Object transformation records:
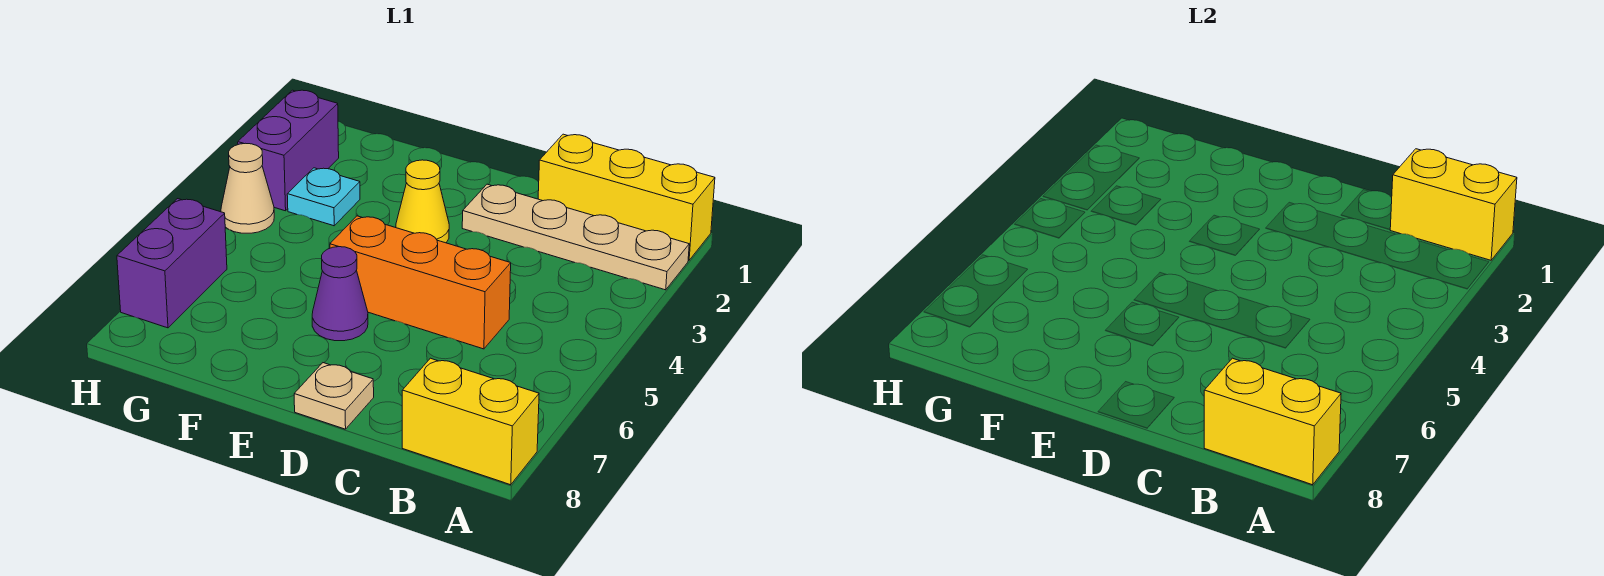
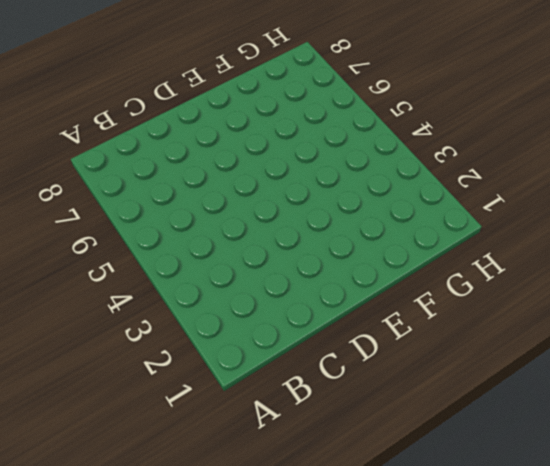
none -> yellow 1x3 brick [538,134,715,260]
none -> tan 1x4 plate [462,184,689,290]
none -> yellow 1x2 brick [402,358,539,485]

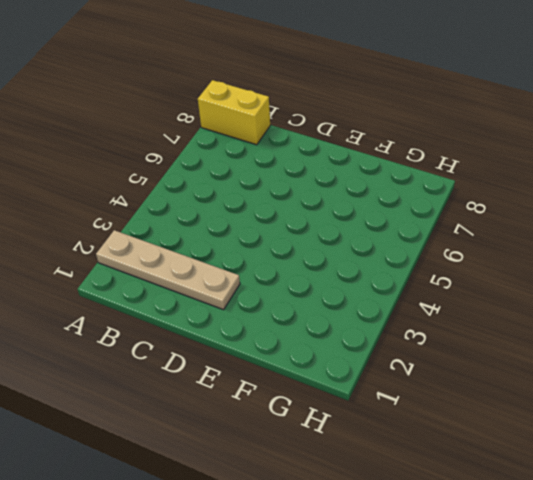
none -> yellow 1x3 brick [538,134,715,260]
none -> orange 1x3 brick [330,216,511,349]
none -> tan 1x1 plate [294,363,374,429]

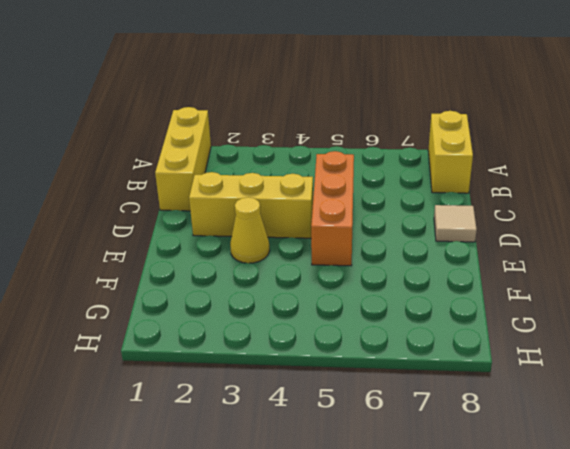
yellow 1x3 brick [189,172,313,238] -> tan 1x4 plate [462,184,689,290]
tan 1x1 tile [434,205,477,242] -> tan 1x1 plate [294,363,374,429]
none -> purple 1x1 cone [312,247,368,341]
none -> cyan 1x1 plate [287,168,360,226]
none -> purple 1x2 brick [238,90,339,211]

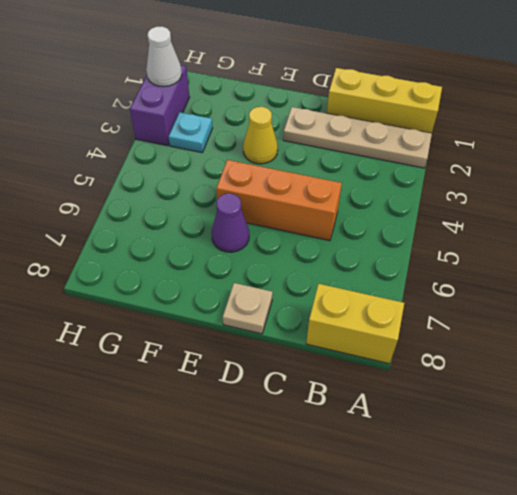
white 1x1 cone [146,27,182,87] -> none
none -> tan 1x1 cone [221,143,274,233]
none -> purple 1x2 brick [117,199,227,328]
none -> yellow 1x2 brick [1390,149,1517,260]

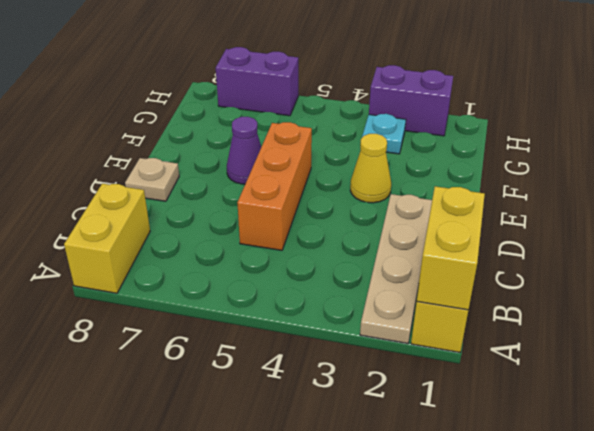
none -> tan 1x1 cone [221,143,274,233]
none -> yellow 1x2 brick [1204,358,1341,485]

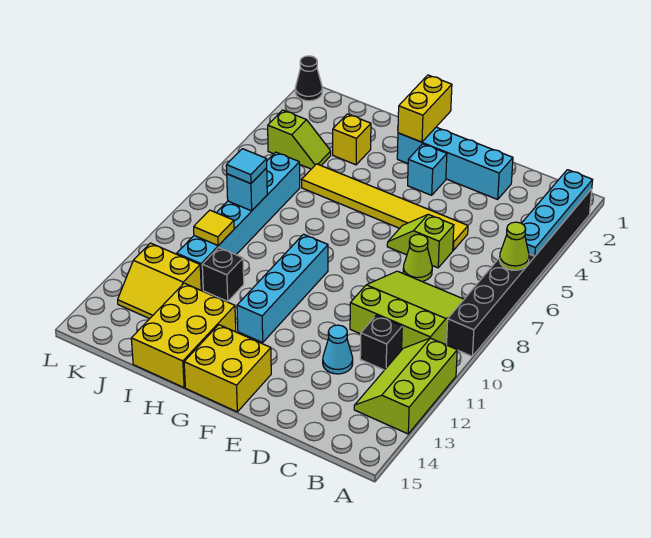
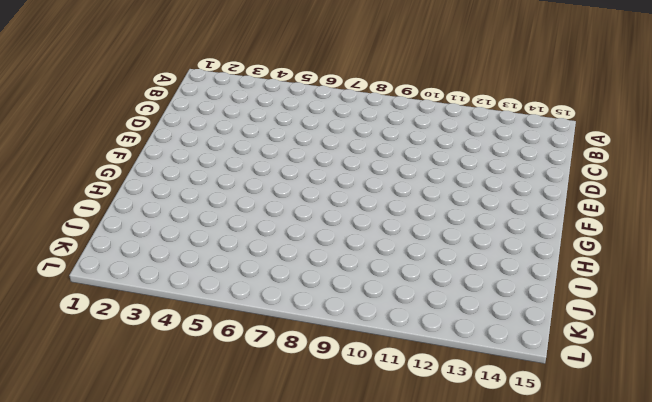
none -> black 1x8 brick [447,189,592,356]
none -> lime 2x3 slope [354,338,457,434]
none -> lime 3x3 slope [350,271,464,349]

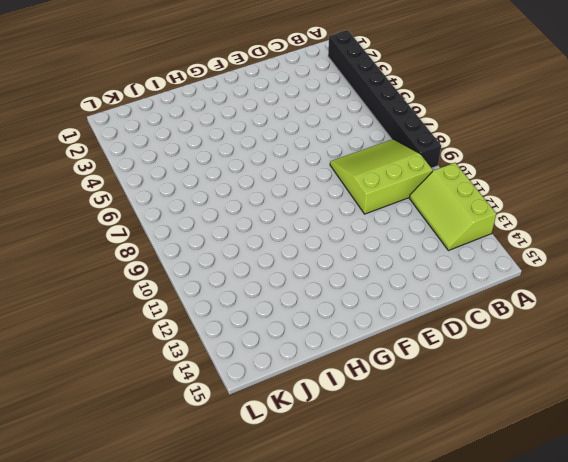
none -> black 1x1 brick [360,315,402,370]
none -> cyan 1x4 brick [397,127,513,199]
none -> yellow 1x6 tile [302,164,468,250]

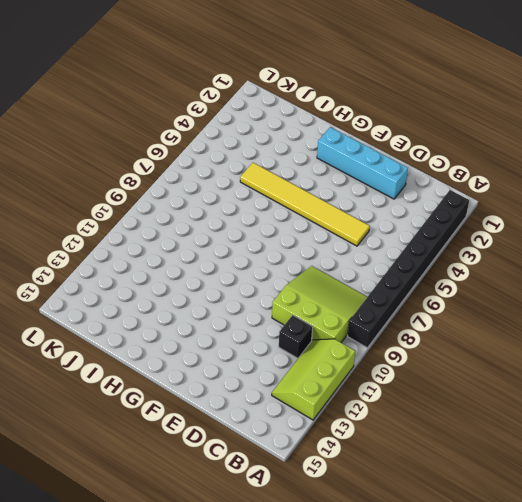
none -> lime 1x2 slope [387,214,454,268]
none -> lime 1x1 cone [403,234,432,281]
none -> cyan 1x1 cone [323,325,353,374]

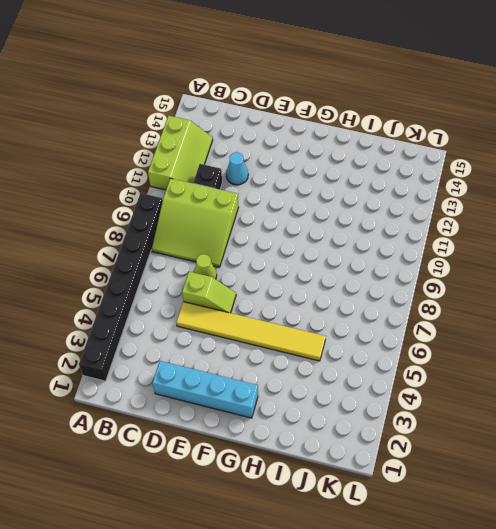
none -> cyan 1x1 brick [408,144,447,195]
none -> yellow 2x2 brick [184,325,271,412]
none -> cyan 1x4 brick [237,234,328,343]

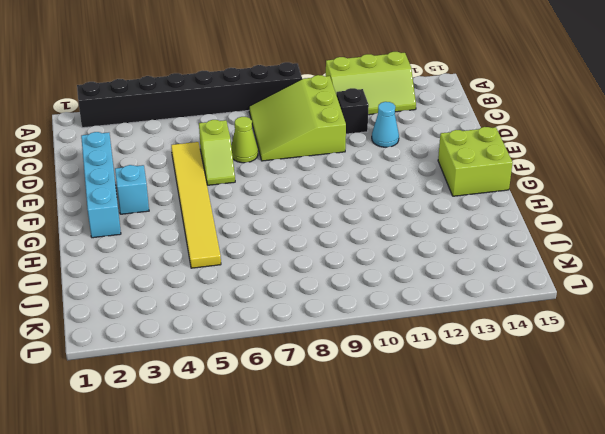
lime 2x2 brick [438,127,513,196] -> yellow 2x2 brick [184,325,271,412]
none -> cyan 1x4 brick [237,234,328,343]
none -> yellow 2x3 brick [131,283,236,388]
none -> yellow 1x1 brick [333,114,371,165]

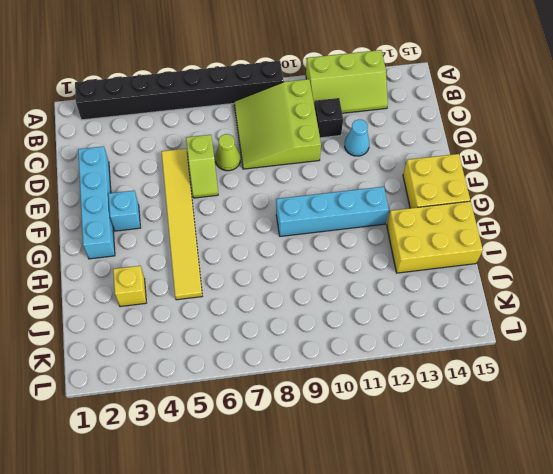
none -> black 1x1 brick [202,247,244,301]
none -> lime 1x2 slope [268,110,331,169]
none -> cyan 1x6 brick [177,152,300,290]

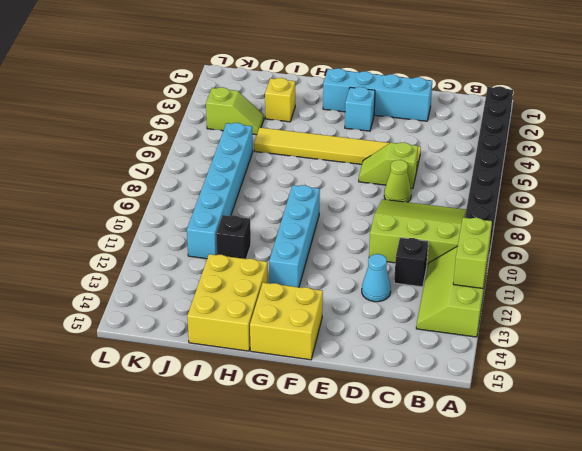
lime 1x2 brick [453,217,492,288] -> none
none -> yellow 2x2 slope [118,243,201,319]
none -> black 1x1 cone [295,56,322,101]
none -> cyan 1x4 plate [522,170,593,256]

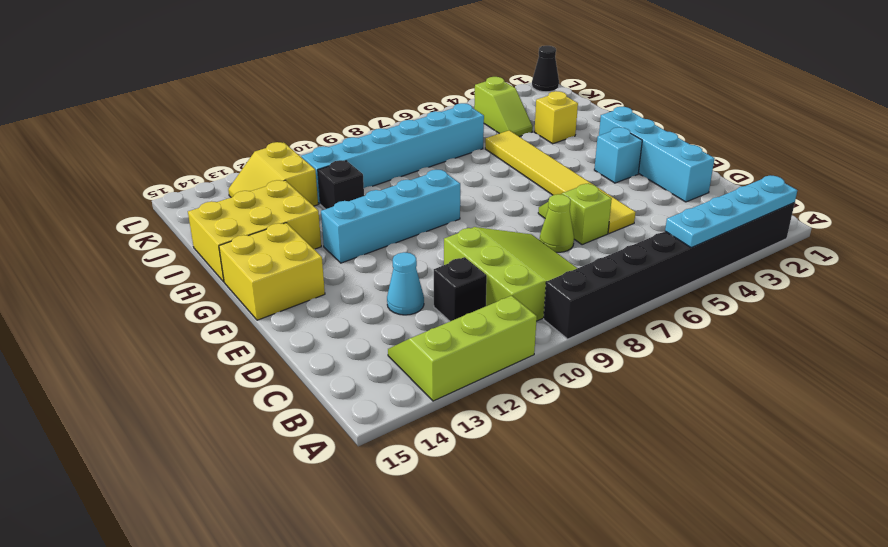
none -> lime 1x1 cone [500,222,529,270]
none -> yellow 1x2 brick [398,75,452,142]
none -> cyan 1x1 brick [227,168,267,211]

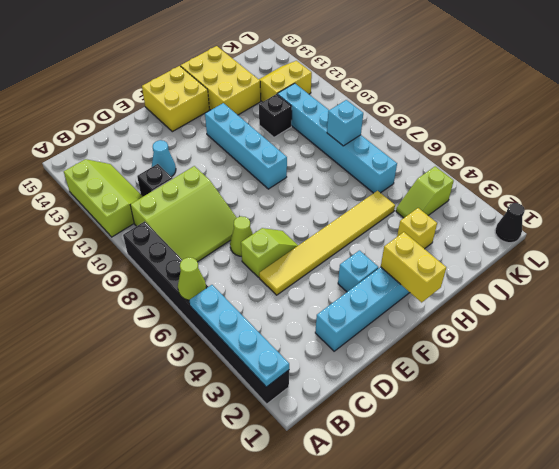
none -> yellow 1x1 tile [194,210,234,245]
none -> cyan 1x1 tile [226,149,267,184]

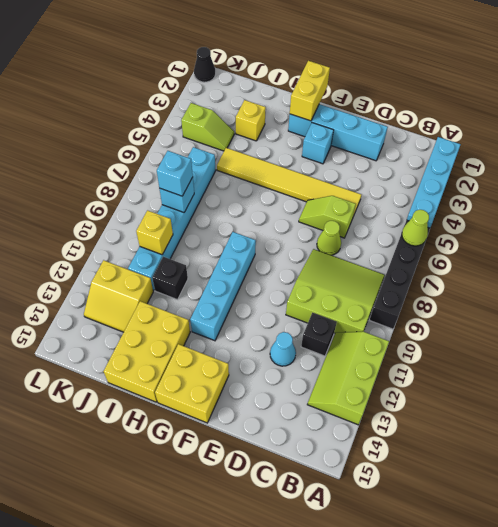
cyan 1x1 brick [157,151,193,196] -> cyan 1x1 tile [226,149,267,184]
yellow 1x1 brick [136,210,173,255] -> yellow 1x1 tile [194,210,234,245]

Task brief: Write out every line from the data above that includes "purple".

Exercise result:
none -> purple 1x1 cone [312,247,368,341]
none -> purple 1x2 brick [238,90,339,211]
none -> purple 1x2 brick [117,199,227,328]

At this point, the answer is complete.